* **Task prompt**: Extract each line holding the word "unclassified" from the entries.

* **Material supplied**:

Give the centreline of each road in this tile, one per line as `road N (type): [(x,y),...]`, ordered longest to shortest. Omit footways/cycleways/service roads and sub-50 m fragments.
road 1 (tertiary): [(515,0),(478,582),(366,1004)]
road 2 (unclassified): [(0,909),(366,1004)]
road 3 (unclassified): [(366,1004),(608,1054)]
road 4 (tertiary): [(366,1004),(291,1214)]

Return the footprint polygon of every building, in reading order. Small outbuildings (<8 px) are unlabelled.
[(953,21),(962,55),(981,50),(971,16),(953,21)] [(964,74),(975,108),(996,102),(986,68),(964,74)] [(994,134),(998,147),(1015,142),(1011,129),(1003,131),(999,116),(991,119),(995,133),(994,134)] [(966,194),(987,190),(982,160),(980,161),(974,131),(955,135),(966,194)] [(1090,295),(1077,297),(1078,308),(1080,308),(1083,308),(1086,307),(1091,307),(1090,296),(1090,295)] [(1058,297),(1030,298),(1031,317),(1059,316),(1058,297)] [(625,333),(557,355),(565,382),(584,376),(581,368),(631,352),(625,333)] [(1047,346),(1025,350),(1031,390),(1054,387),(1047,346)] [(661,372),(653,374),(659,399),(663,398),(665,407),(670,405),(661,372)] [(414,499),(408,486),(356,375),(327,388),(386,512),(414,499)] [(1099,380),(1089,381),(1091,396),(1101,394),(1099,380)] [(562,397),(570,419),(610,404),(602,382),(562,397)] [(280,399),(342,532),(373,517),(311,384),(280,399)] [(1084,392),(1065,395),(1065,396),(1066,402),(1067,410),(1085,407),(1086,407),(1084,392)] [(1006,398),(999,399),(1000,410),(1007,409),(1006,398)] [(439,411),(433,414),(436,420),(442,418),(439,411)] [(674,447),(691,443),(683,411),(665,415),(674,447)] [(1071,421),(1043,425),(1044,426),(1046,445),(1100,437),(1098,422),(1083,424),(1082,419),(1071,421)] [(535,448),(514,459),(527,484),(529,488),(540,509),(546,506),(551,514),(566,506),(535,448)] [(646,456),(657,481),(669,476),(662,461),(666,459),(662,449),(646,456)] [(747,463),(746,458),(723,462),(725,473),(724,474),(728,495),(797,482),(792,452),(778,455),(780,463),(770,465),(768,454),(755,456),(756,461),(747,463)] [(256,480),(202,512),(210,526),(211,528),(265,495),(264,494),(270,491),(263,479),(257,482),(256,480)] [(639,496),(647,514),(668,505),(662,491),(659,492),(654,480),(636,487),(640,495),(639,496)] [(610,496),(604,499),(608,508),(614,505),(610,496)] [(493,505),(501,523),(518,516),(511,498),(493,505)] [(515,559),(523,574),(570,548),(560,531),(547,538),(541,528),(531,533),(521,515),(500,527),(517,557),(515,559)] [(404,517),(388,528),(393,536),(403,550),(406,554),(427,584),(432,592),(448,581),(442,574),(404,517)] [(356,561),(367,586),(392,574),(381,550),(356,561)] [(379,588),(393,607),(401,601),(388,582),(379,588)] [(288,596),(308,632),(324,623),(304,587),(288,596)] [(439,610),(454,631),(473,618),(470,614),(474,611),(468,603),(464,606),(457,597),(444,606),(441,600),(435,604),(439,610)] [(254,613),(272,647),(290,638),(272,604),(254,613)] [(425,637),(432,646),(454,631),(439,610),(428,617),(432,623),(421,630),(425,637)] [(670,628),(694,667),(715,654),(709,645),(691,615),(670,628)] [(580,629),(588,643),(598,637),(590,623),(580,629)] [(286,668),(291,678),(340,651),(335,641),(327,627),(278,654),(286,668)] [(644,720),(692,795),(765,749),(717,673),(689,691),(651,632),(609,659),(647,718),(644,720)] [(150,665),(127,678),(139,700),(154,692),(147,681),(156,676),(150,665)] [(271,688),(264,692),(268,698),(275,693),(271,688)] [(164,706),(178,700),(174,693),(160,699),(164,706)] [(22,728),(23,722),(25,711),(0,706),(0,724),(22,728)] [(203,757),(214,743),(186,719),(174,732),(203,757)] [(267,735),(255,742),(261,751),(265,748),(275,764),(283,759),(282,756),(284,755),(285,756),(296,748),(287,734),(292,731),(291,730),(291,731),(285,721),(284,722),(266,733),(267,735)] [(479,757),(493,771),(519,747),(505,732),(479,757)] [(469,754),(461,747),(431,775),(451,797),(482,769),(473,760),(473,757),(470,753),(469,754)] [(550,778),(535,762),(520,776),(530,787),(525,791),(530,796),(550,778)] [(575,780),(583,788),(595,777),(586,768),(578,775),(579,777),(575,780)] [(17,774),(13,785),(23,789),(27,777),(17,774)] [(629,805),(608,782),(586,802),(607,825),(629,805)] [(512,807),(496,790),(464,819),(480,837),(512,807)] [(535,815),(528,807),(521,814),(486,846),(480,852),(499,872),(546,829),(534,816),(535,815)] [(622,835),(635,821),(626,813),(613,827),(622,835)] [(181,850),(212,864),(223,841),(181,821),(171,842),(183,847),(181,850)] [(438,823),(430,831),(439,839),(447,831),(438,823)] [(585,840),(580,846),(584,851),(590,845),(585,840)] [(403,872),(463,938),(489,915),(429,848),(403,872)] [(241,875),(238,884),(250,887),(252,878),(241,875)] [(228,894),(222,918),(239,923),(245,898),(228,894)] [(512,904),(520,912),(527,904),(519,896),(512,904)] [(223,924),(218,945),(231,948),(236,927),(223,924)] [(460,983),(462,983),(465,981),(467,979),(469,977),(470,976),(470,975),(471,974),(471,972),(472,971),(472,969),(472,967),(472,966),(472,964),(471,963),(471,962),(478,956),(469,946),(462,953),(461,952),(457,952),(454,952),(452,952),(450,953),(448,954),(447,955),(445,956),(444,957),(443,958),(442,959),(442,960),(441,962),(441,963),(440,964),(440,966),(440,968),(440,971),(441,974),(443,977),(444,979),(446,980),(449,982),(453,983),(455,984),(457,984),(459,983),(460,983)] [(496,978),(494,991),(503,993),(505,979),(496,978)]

* **Solution to the problem**:
road 2 (unclassified): [(0,909),(366,1004)]
road 3 (unclassified): [(366,1004),(608,1054)]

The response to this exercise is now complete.